What the exercise asks: The entries below should be given again exactly, minus their pictures.

Input data:
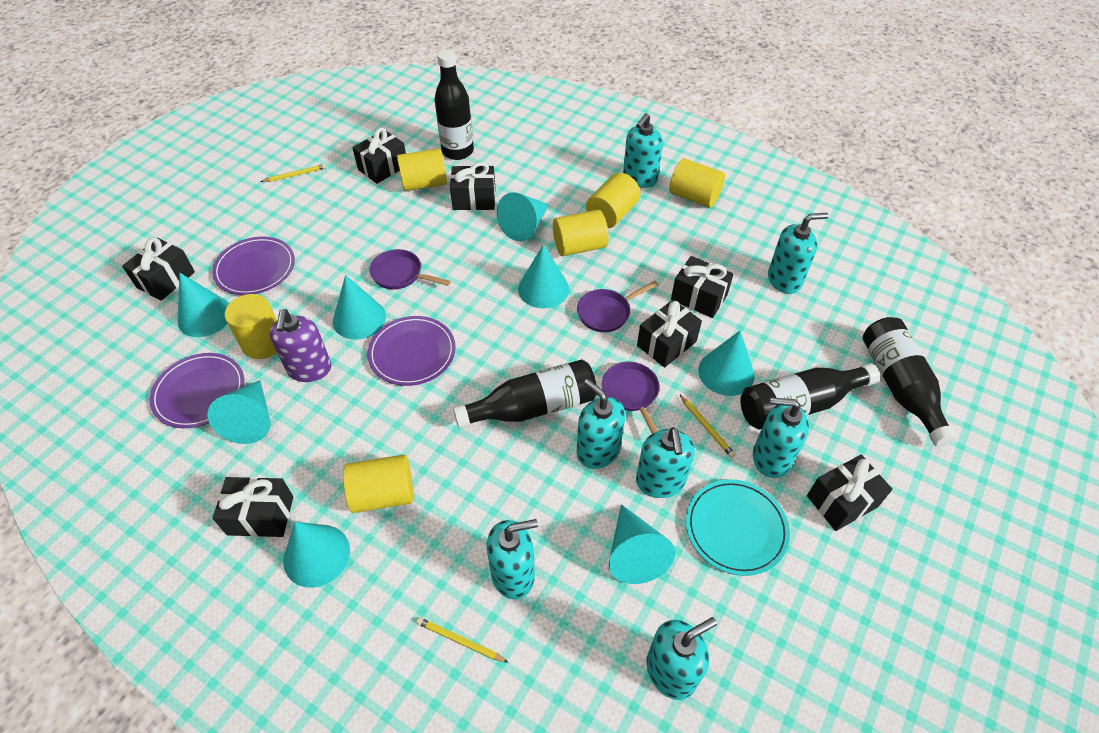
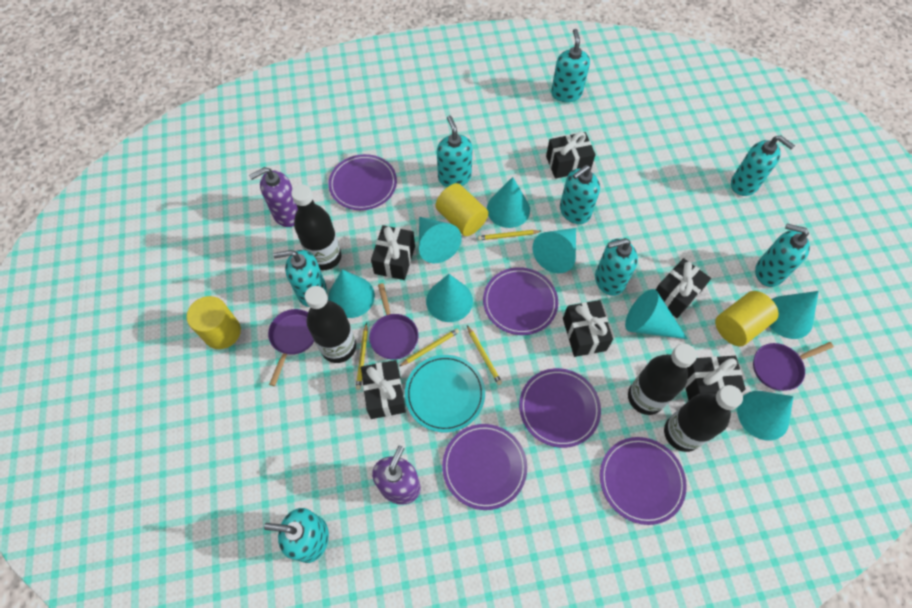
black gift: 7 -> 6
purple plate: 3 -> 5
purple soap dispenser: 1 -> 2
turquoise soap dispenser: 7 -> 8
yellow cylinder: 6 -> 3
yellow pencil: 3 -> 4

Completed task:
black gift: 7 -> 6
purple plate: 3 -> 5
purple soap dispenser: 1 -> 2
turquoise soap dispenser: 7 -> 8
yellow cylinder: 6 -> 3
yellow pencil: 3 -> 4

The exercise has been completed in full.